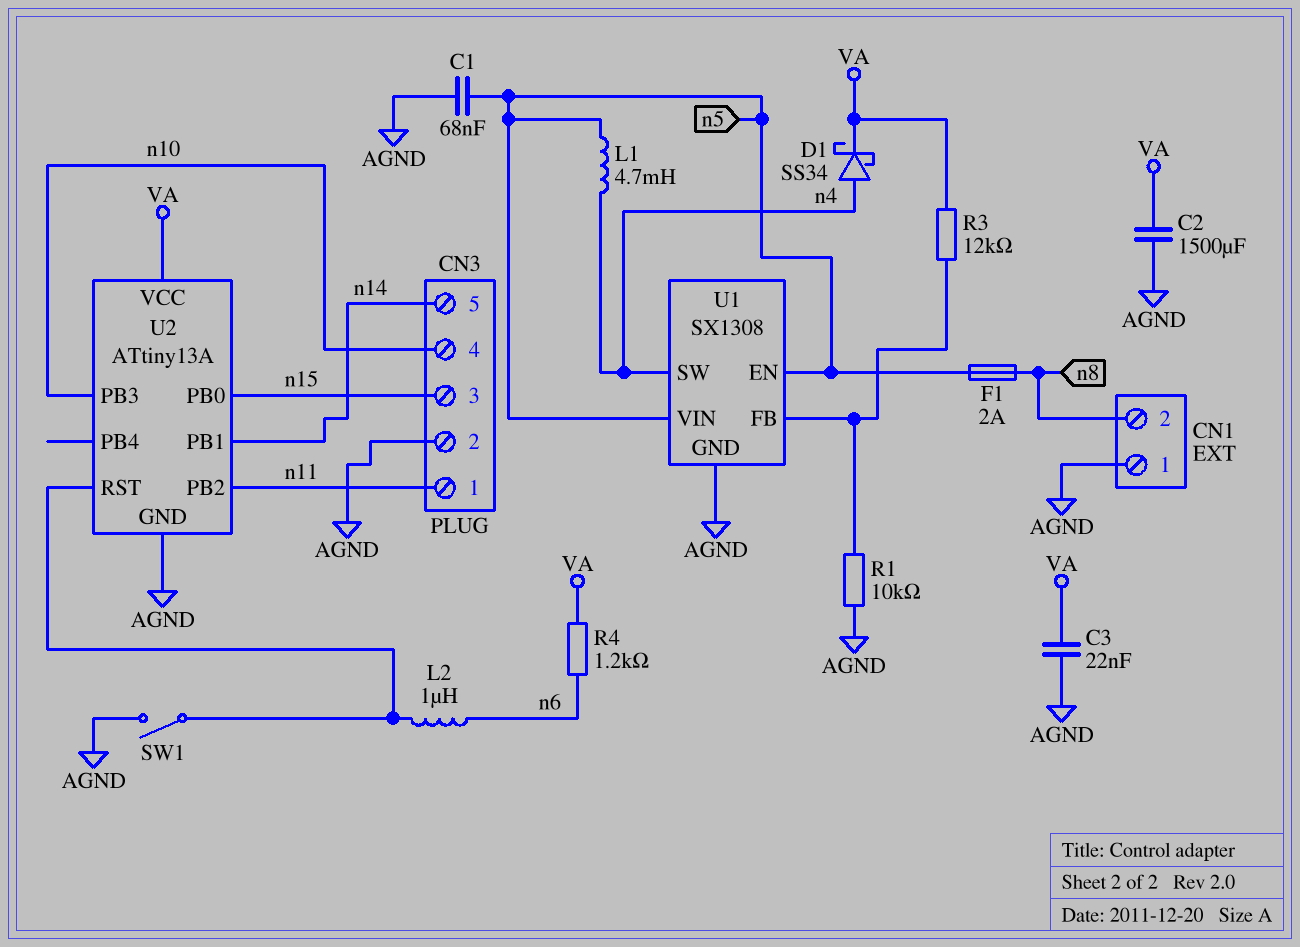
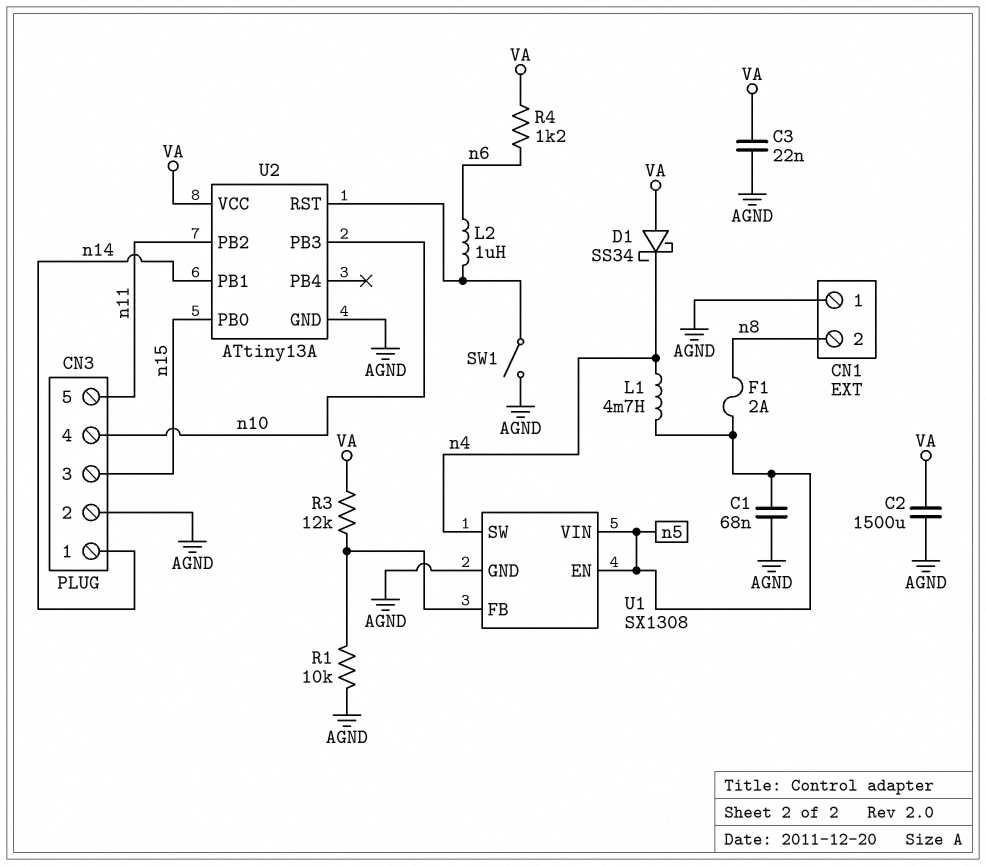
CN3 pin 1: n11 -> n14
CN3 pin 5: n14 -> n11
D1: schottky SS34 (A n4, K VA) -> schottky SS34 (A VA, K n4)

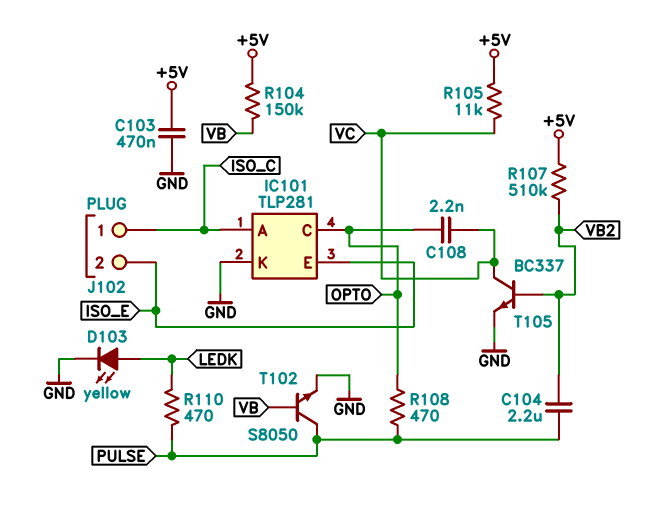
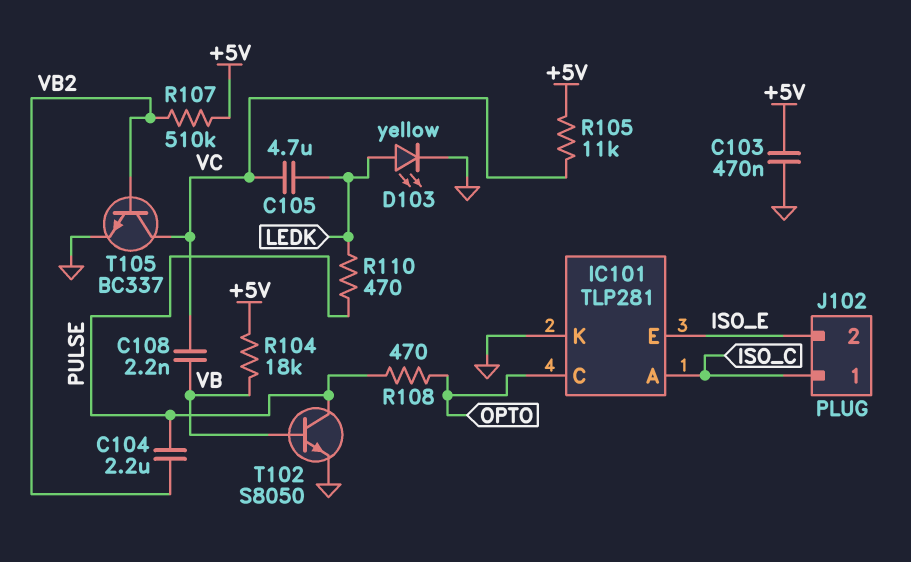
C105: none -> 4.7uF (LEDK, VC)
C108: 2.2nF (OPTO, VC) -> 2.2nF (VB, VC)
R104: 150k (+5V, VB) -> 18k (+5V, VB)

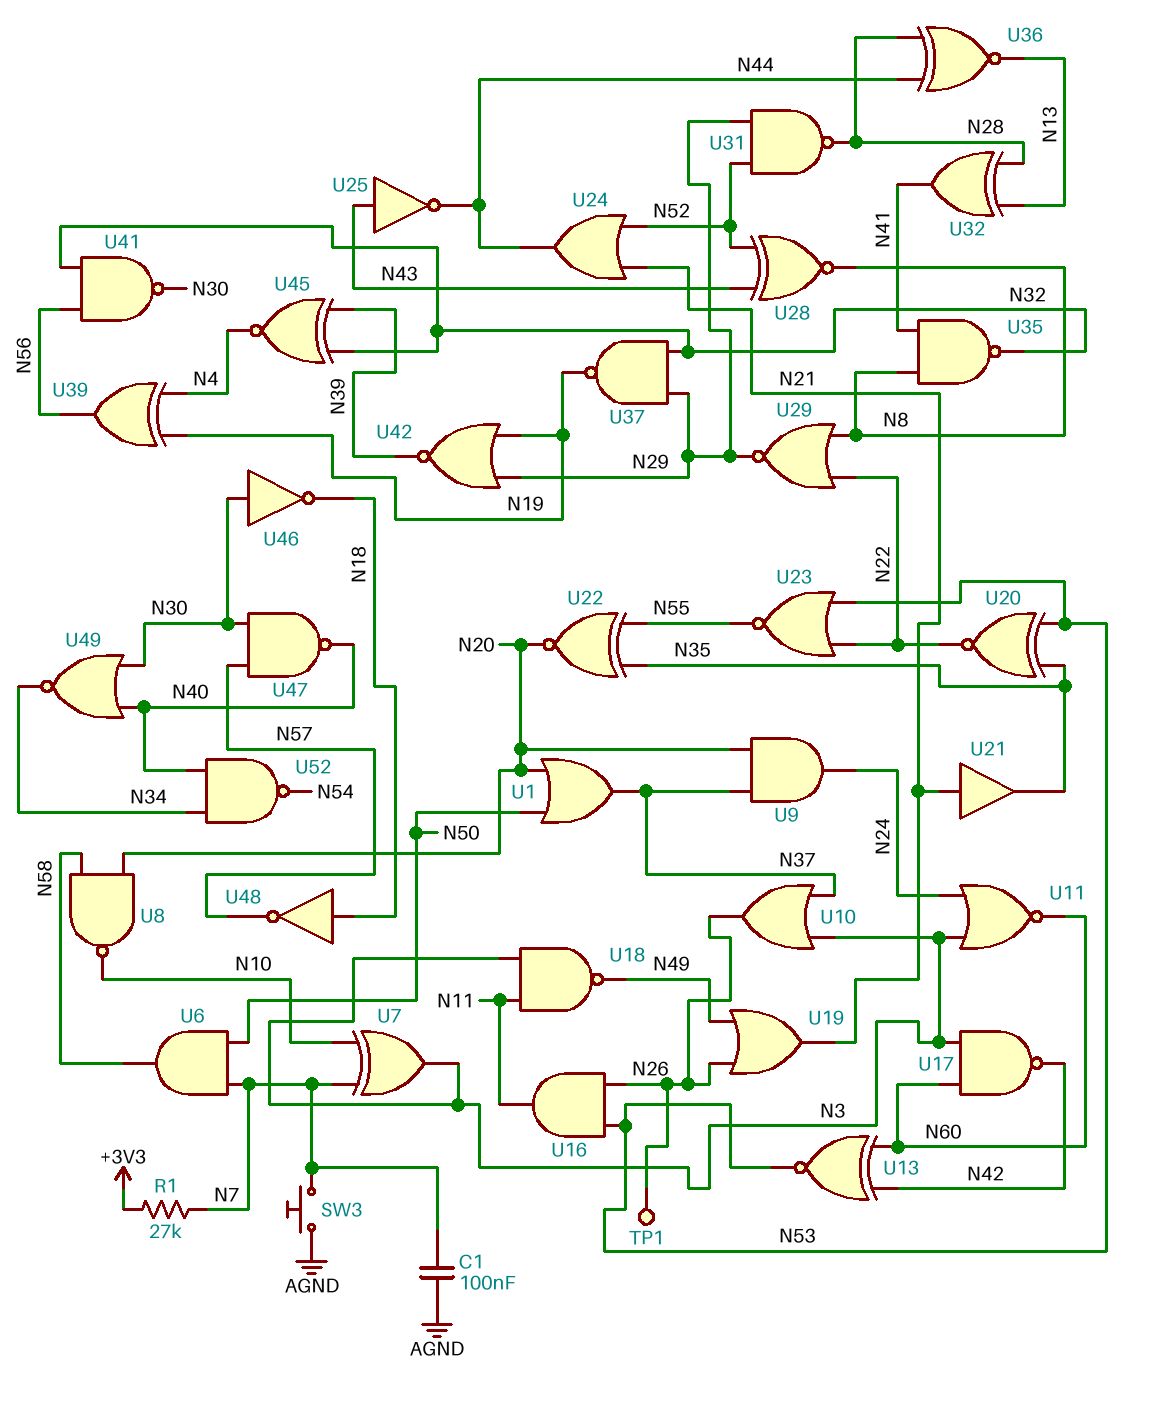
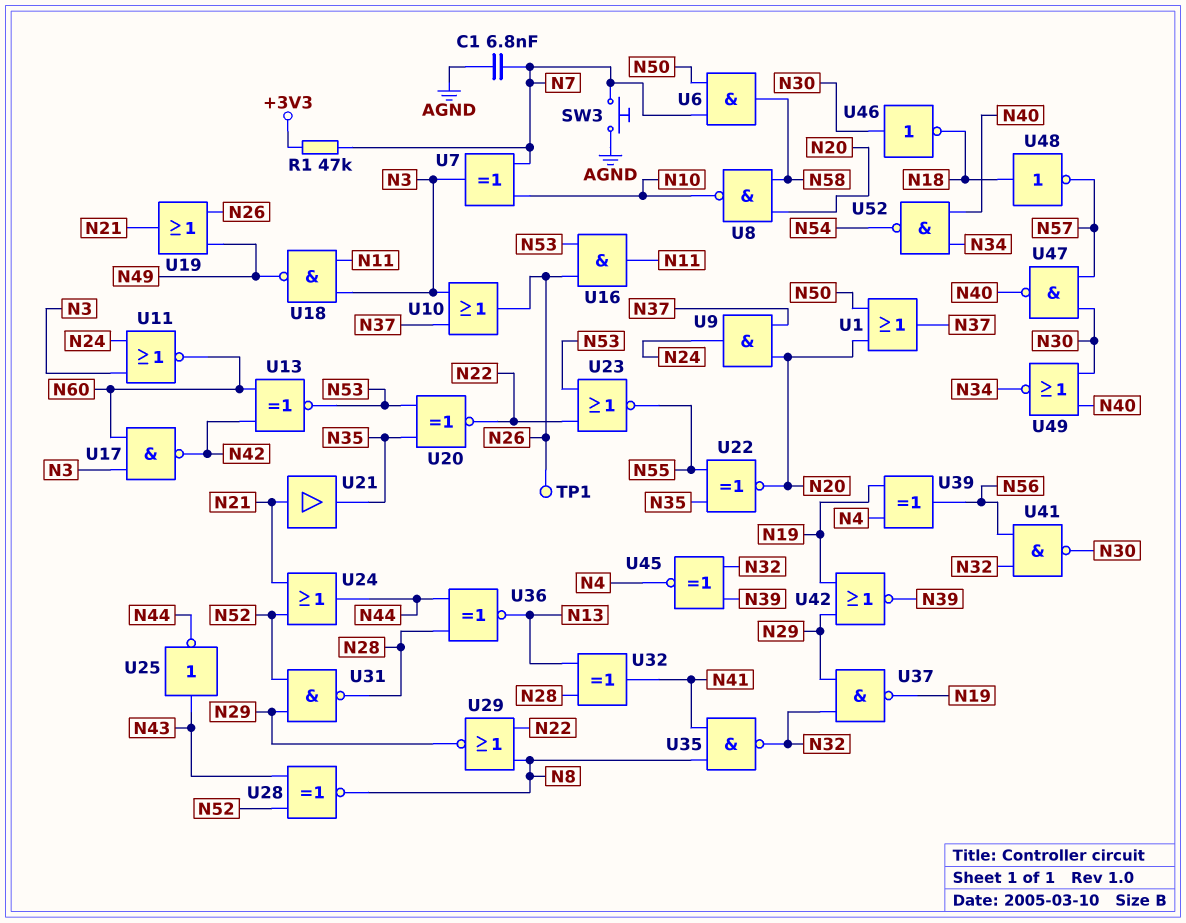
C1: 100nF (AGND, N7) -> 6.8nF (AGND, N7)
R1: 27k (+3V3, N7) -> 47k (+3V3, N7)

**WHAT NEEDS TO BE DONE:**
An exact, image-free transcript of the material is required.

**ANSWER BELOW:**
CN3 pin 1: n11 -> n14
CN3 pin 5: n14 -> n11
D1: schottky SS34 (A n4, K VA) -> schottky SS34 (A VA, K n4)

C105: none -> 4.7uF (LEDK, VC)
C108: 2.2nF (OPTO, VC) -> 2.2nF (VB, VC)
R104: 150k (+5V, VB) -> 18k (+5V, VB)

C1: 100nF (AGND, N7) -> 6.8nF (AGND, N7)
R1: 27k (+3V3, N7) -> 47k (+3V3, N7)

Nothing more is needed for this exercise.